Stored data:

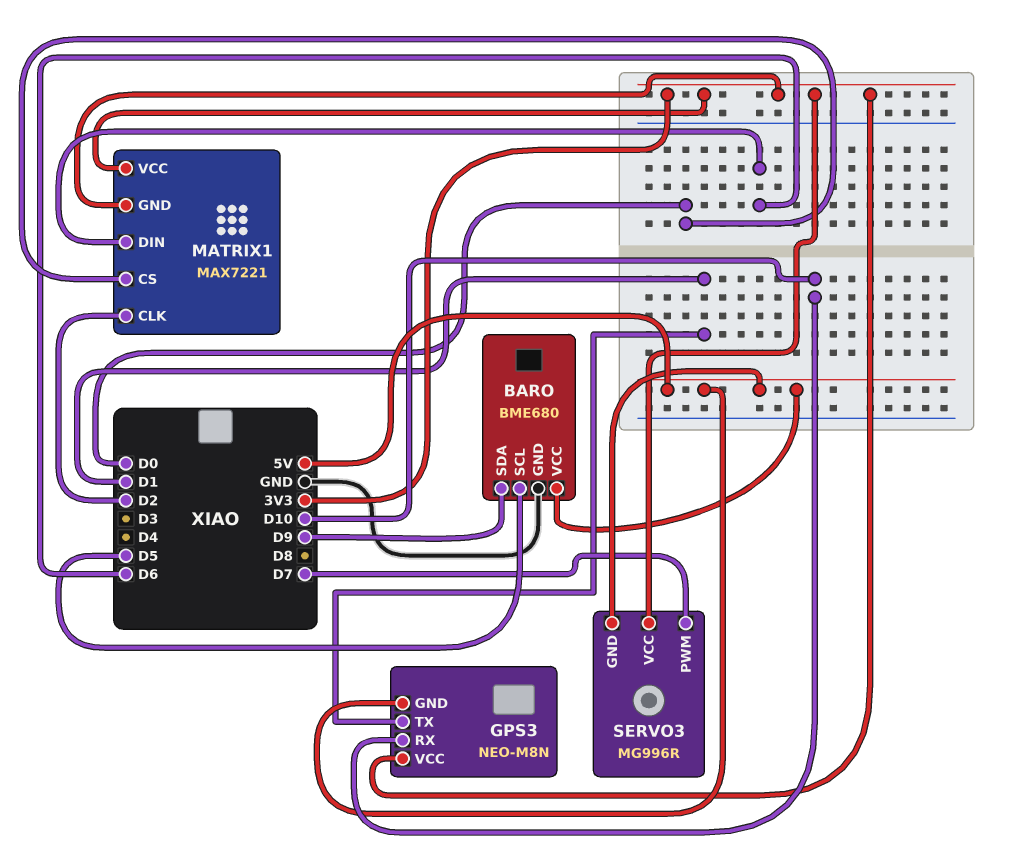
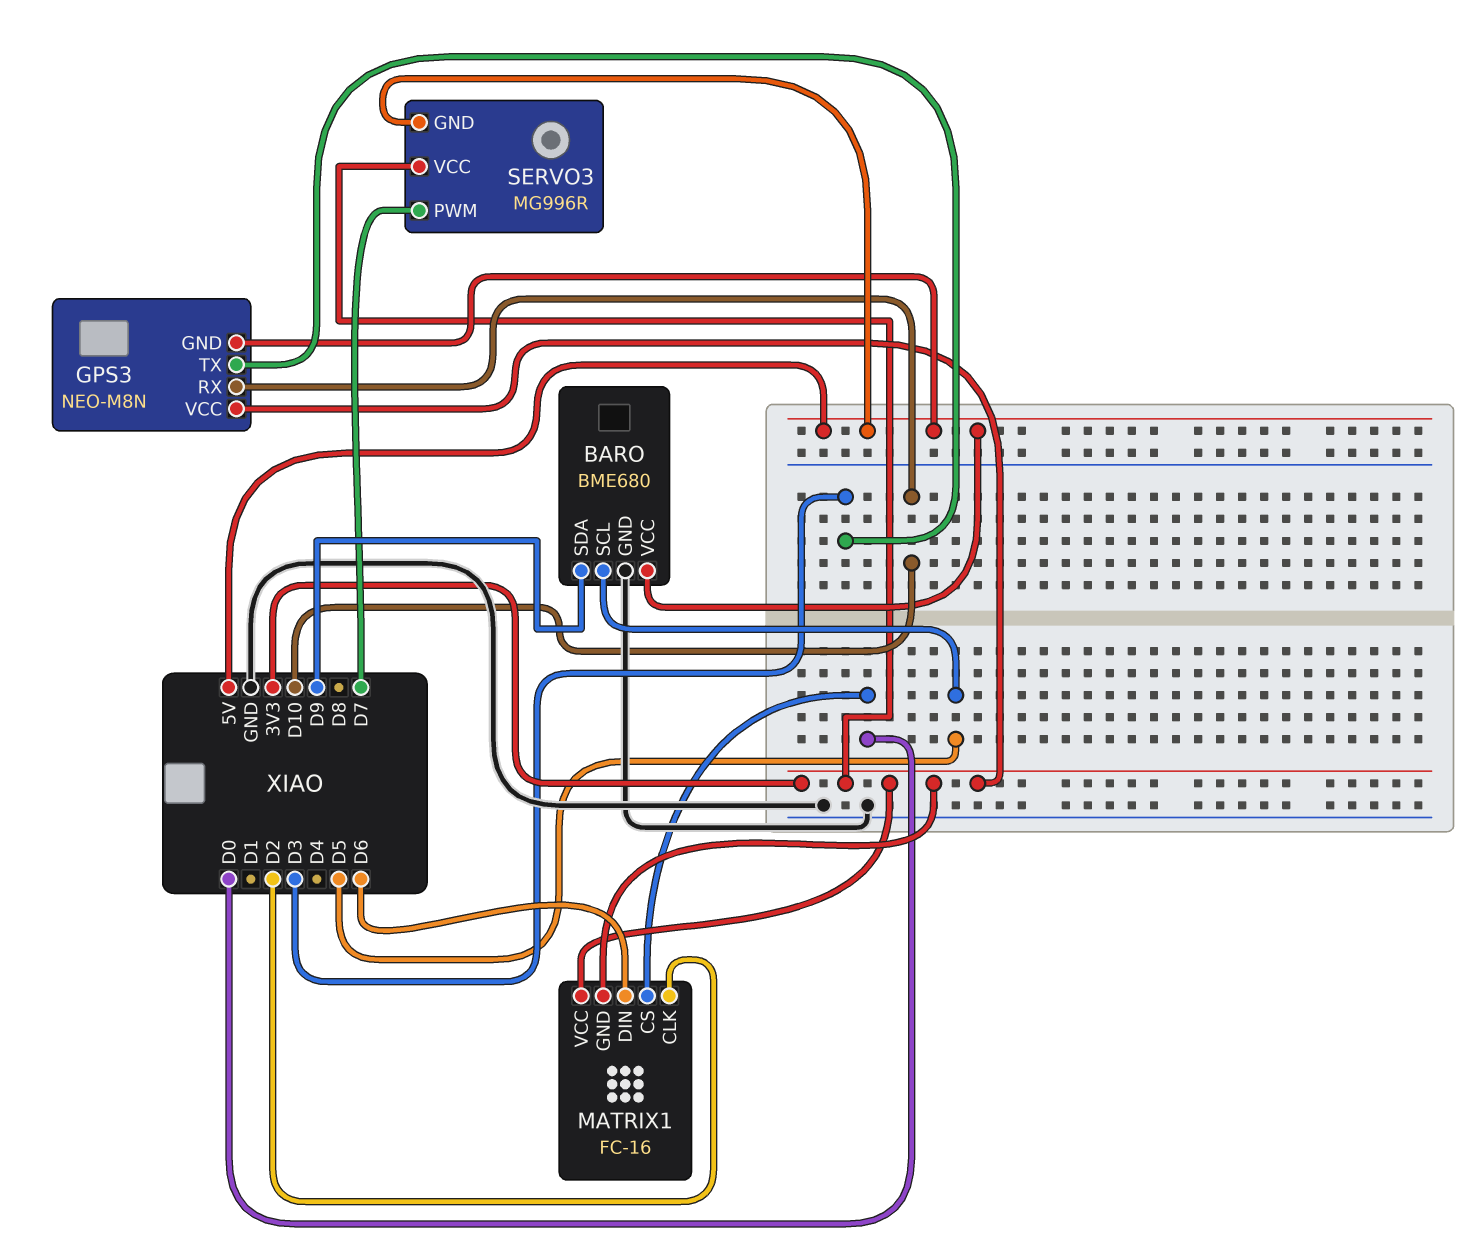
GPS3 pin TX: D1 -> D3
MATRIX1: MAX7221 -> FC-16

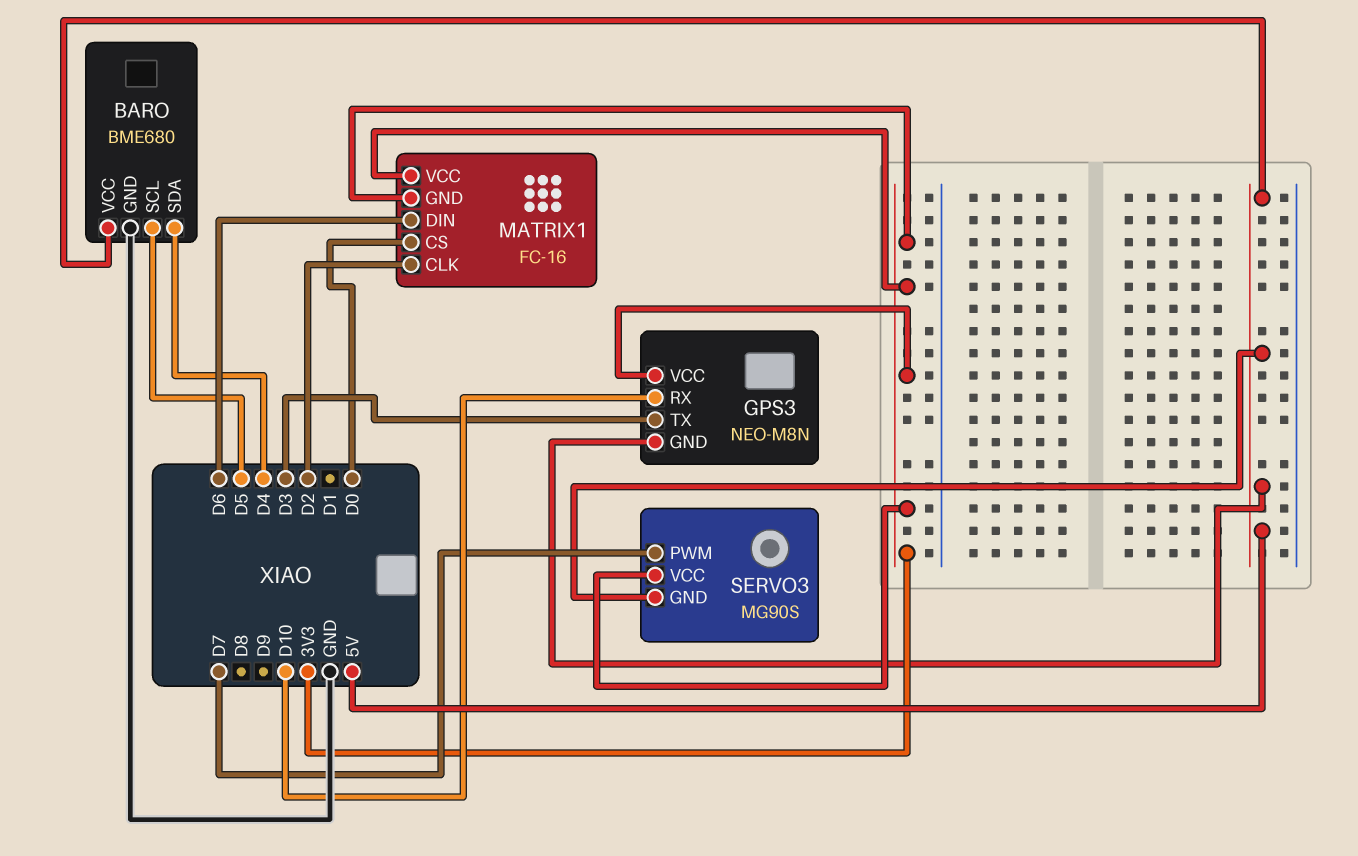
BARO pin SDA: D9 -> D4
SERVO3: MG996R -> MG90S

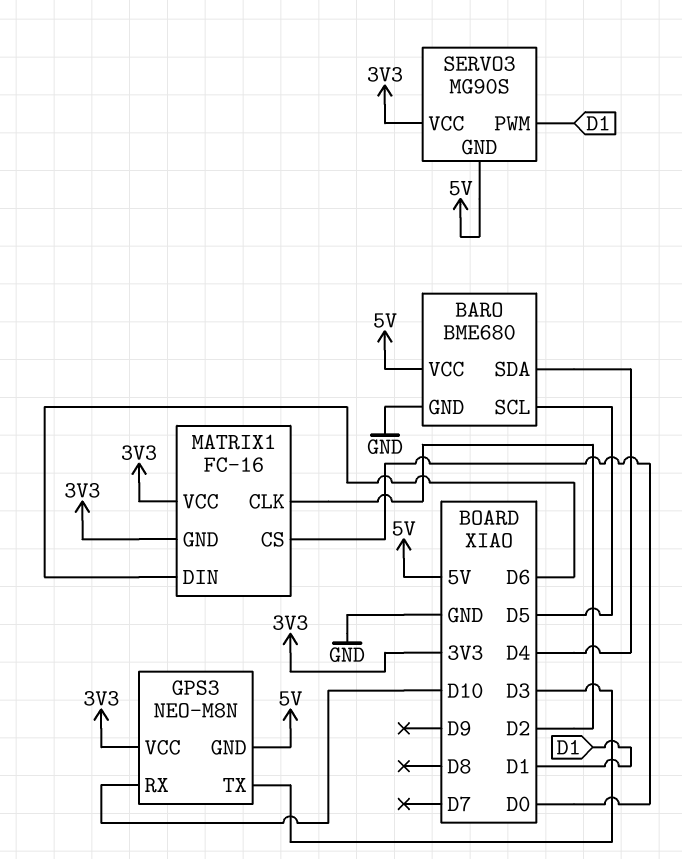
SERVO3 pin PWM: D7 -> D1

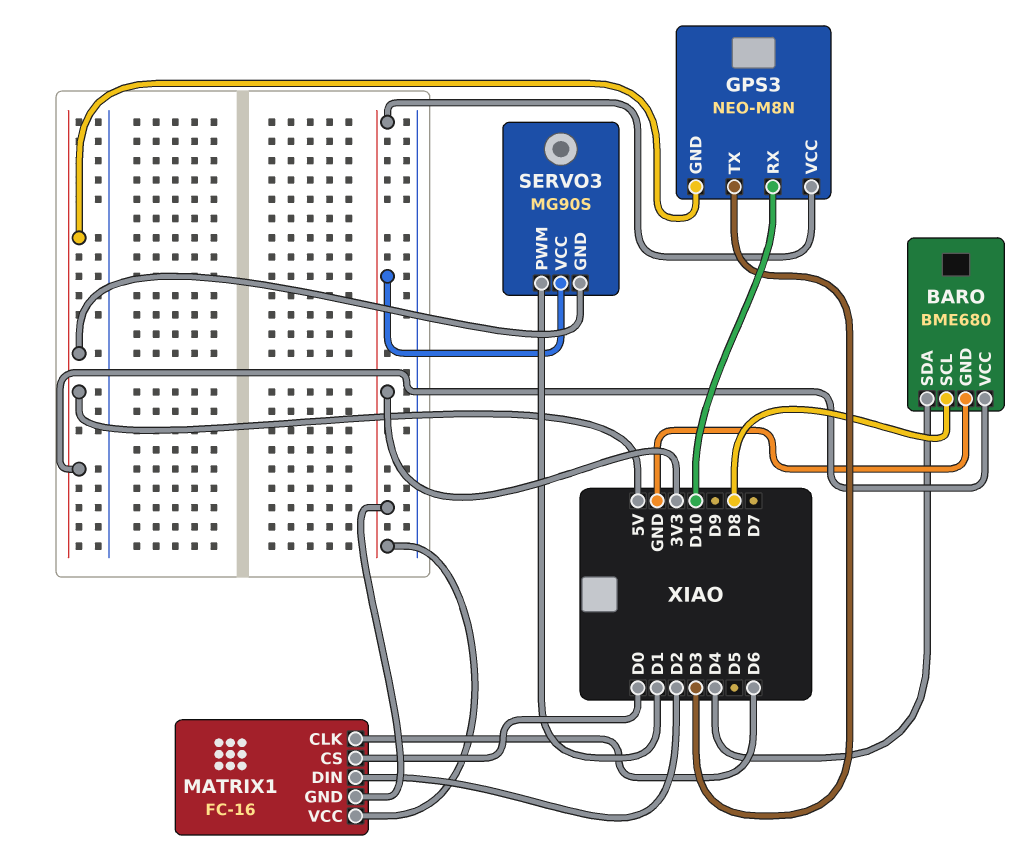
BARO pin SCL: D5 -> D8
MATRIX1 pin CLK: D2 -> D6
MATRIX1 pin DIN: D6 -> D2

What the exercise asks: The data is to be restated word for word, with any pictures set aside.

Your response:
GPS3 pin TX: D1 -> D3
MATRIX1: MAX7221 -> FC-16

BARO pin SDA: D9 -> D4
SERVO3: MG996R -> MG90S

SERVO3 pin PWM: D7 -> D1

BARO pin SCL: D5 -> D8
MATRIX1 pin CLK: D2 -> D6
MATRIX1 pin DIN: D6 -> D2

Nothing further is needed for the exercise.